Try it:
Of the material below, only the lines from the line containing "(372, 298) = (415, 270): white" down to the line containing "(382, 206) = (461, 330): orange" belong in the answer, written out exactly.

Records shown:
◇ ◇ ◇

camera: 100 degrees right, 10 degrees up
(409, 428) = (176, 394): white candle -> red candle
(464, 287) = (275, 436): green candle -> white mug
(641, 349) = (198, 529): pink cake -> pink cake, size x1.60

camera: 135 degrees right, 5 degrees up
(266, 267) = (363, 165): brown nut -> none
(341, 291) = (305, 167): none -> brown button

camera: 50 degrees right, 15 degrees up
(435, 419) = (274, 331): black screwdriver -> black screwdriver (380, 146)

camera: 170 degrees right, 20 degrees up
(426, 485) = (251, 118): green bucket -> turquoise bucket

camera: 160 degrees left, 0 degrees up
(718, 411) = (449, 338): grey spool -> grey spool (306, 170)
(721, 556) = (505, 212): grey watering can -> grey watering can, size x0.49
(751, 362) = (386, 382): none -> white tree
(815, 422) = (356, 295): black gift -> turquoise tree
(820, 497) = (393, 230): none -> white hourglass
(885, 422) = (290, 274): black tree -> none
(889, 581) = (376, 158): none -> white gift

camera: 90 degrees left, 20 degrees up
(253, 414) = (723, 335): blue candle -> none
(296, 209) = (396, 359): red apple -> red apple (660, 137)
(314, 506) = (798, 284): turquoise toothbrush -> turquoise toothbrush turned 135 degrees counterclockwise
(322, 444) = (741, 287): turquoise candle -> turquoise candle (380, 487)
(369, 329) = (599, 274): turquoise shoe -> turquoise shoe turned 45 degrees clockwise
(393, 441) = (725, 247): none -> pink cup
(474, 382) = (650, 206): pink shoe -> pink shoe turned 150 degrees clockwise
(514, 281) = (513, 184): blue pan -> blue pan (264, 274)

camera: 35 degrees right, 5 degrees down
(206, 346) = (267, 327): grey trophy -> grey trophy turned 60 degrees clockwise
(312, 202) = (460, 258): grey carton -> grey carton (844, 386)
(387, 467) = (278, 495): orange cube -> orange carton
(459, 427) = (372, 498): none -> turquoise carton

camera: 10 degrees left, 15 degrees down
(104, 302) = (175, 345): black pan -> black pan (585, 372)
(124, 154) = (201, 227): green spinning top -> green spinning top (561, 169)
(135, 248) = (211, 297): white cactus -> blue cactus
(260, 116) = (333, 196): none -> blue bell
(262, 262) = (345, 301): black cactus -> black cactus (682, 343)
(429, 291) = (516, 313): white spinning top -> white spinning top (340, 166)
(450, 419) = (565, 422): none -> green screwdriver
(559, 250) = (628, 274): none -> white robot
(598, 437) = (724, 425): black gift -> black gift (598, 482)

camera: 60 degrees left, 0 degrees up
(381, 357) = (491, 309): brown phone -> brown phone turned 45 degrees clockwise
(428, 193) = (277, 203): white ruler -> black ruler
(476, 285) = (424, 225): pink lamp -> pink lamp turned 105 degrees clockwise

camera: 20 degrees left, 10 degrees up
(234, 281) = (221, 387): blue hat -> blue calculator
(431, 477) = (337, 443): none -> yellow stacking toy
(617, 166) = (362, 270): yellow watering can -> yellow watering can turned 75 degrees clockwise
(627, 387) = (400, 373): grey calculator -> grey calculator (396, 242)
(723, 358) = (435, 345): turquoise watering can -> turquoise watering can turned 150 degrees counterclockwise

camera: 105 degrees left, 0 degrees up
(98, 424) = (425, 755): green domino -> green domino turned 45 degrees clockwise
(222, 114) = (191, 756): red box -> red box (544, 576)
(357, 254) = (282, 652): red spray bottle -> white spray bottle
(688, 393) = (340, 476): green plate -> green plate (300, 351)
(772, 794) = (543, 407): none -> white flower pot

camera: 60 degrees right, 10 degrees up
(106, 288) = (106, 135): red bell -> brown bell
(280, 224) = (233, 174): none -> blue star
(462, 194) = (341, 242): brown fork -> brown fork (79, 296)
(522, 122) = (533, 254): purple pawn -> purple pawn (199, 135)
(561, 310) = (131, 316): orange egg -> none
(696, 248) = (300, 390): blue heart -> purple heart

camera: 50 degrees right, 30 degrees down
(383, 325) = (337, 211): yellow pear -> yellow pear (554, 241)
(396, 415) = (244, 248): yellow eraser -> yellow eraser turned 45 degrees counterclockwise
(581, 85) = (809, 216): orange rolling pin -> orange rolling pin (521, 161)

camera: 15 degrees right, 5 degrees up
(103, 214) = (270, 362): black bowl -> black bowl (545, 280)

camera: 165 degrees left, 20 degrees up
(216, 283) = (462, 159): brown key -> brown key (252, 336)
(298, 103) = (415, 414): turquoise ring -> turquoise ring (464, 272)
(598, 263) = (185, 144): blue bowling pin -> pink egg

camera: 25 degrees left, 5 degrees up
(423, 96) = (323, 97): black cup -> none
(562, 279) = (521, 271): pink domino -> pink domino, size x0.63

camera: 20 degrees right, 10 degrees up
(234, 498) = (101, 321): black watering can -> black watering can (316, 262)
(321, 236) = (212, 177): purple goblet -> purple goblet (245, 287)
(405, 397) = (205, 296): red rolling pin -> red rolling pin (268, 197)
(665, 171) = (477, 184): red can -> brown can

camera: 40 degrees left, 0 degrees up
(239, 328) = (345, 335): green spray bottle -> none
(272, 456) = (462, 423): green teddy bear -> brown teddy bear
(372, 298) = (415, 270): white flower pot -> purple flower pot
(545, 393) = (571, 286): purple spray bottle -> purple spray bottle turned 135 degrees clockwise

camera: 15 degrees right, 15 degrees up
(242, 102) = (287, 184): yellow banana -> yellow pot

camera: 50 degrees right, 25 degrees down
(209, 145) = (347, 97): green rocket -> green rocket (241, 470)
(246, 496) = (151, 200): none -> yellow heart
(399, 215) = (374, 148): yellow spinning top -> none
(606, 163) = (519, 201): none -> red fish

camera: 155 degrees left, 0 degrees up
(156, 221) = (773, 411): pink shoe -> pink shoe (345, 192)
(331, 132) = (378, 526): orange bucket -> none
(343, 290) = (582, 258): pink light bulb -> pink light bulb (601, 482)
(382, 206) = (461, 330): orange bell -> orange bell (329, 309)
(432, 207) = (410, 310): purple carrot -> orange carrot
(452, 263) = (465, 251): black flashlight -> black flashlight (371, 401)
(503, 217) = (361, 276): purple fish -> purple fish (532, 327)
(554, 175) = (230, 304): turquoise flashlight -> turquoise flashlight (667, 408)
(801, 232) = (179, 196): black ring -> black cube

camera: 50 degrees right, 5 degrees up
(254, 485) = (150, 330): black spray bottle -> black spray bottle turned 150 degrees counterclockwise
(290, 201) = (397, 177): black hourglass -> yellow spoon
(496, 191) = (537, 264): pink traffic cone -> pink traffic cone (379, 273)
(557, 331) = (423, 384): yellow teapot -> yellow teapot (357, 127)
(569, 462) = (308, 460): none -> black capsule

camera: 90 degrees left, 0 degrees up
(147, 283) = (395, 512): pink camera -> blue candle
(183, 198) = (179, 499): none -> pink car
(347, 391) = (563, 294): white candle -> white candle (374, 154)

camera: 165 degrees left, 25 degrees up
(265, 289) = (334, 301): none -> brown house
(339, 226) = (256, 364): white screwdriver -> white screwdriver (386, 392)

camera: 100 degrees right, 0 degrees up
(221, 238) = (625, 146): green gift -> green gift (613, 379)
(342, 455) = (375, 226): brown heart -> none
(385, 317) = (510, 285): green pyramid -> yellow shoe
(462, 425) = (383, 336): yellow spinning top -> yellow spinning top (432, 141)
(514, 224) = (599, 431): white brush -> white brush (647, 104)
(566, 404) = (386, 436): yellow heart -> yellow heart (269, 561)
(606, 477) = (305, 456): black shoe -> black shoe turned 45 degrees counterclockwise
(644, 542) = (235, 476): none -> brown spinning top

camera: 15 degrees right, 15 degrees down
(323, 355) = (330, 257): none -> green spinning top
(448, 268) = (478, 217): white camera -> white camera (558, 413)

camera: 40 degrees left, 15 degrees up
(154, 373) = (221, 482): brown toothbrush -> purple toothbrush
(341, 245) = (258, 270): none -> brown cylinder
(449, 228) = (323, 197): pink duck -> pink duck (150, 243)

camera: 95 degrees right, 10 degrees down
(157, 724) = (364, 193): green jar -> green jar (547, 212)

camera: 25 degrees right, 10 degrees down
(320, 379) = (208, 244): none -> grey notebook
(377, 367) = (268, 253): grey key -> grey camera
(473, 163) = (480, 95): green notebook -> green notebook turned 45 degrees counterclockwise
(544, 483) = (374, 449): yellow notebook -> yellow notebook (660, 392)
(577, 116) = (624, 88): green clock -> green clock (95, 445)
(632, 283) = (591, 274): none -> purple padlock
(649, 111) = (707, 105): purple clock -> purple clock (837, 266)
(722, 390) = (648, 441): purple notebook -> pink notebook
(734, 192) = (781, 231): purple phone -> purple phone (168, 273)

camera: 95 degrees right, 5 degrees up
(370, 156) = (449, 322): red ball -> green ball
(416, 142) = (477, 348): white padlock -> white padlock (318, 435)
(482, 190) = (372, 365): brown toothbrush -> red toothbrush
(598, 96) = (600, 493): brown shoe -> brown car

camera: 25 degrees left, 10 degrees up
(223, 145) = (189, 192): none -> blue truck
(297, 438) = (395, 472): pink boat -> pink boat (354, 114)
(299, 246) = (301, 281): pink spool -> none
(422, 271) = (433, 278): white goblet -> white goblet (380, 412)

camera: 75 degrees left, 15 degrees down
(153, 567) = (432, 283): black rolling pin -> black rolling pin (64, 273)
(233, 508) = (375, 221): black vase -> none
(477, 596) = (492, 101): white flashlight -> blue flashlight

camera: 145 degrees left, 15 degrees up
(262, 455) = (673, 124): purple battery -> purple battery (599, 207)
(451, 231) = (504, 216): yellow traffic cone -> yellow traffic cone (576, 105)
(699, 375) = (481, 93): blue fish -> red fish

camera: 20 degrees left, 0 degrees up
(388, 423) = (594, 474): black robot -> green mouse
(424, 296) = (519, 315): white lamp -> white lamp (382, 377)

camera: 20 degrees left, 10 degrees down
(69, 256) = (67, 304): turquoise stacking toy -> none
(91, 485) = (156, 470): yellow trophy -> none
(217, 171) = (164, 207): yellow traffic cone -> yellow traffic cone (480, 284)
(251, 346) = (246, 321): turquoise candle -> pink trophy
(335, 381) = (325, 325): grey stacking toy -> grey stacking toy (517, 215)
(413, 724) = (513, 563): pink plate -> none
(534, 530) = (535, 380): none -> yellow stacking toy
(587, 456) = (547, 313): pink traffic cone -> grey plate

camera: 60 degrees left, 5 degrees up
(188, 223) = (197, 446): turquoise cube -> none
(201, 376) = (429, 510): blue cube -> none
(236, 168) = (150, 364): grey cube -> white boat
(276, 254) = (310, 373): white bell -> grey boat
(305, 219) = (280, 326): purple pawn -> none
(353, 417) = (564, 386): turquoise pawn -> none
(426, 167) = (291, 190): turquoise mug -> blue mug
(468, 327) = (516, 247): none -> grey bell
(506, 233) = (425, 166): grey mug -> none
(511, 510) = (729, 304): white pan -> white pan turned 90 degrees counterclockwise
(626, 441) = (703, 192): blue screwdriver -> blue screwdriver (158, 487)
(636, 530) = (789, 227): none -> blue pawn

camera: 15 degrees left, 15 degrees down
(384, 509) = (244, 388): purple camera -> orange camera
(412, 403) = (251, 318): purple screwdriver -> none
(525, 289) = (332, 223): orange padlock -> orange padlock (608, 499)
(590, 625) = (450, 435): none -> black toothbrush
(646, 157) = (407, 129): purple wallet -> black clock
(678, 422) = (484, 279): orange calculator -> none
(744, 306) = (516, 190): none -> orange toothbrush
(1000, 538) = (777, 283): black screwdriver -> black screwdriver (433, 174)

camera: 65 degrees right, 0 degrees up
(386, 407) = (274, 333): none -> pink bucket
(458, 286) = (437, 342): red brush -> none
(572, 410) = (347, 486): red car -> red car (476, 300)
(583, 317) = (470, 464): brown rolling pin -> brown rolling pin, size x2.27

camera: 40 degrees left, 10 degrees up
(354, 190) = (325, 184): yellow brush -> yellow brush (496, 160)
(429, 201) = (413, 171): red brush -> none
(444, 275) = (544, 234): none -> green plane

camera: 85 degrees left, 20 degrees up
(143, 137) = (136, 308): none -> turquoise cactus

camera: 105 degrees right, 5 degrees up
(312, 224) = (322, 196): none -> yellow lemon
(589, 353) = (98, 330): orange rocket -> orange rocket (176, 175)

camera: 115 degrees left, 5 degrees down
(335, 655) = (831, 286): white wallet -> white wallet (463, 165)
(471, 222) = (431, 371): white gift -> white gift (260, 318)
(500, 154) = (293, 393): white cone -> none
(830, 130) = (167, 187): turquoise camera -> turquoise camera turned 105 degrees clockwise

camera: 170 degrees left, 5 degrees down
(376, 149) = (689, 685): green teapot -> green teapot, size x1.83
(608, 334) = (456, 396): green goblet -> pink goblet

◇ ◇ ◇

Your solution:
(372, 298) = (415, 270): white flower pot -> purple flower pot
(545, 393) = (571, 286): purple spray bottle -> purple spray bottle turned 135 degrees clockwise

camera: 15 degrees right, 15 degrees up
(242, 102) = (287, 184): yellow banana -> yellow pot

camera: 50 degrees right, 25 degrees down
(209, 145) = (347, 97): green rocket -> green rocket (241, 470)
(246, 496) = (151, 200): none -> yellow heart
(399, 215) = (374, 148): yellow spinning top -> none
(606, 163) = (519, 201): none -> red fish

camera: 155 degrees left, 0 degrees up
(156, 221) = (773, 411): pink shoe -> pink shoe (345, 192)
(331, 132) = (378, 526): orange bucket -> none
(343, 290) = (582, 258): pink light bulb -> pink light bulb (601, 482)
(382, 206) = (461, 330): orange bell -> orange bell (329, 309)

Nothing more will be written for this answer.